Task directions. Where the data below shows a picture, leave that picture out and copy the rest exactly.

Data below.
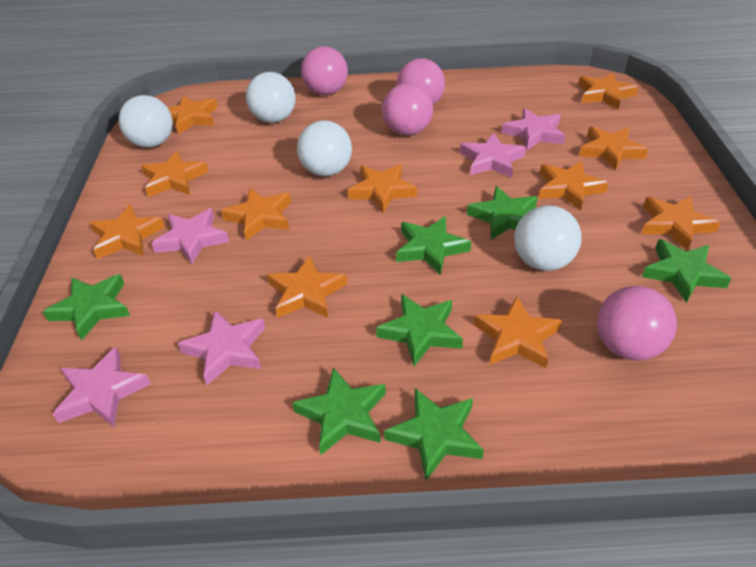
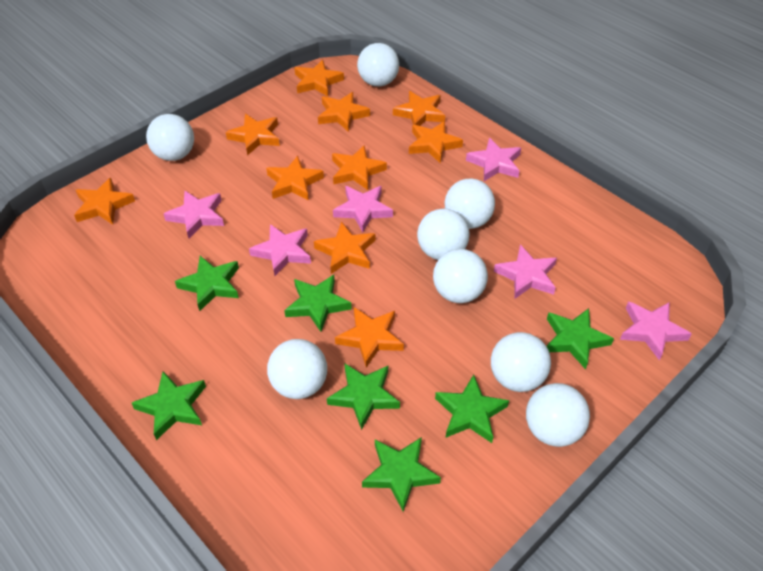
orange star: 11 -> 10
pink ball: 4 -> 0
pink star: 5 -> 6
white ball: 4 -> 8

Exercise response.
orange star: 11 -> 10
pink ball: 4 -> 0
pink star: 5 -> 6
white ball: 4 -> 8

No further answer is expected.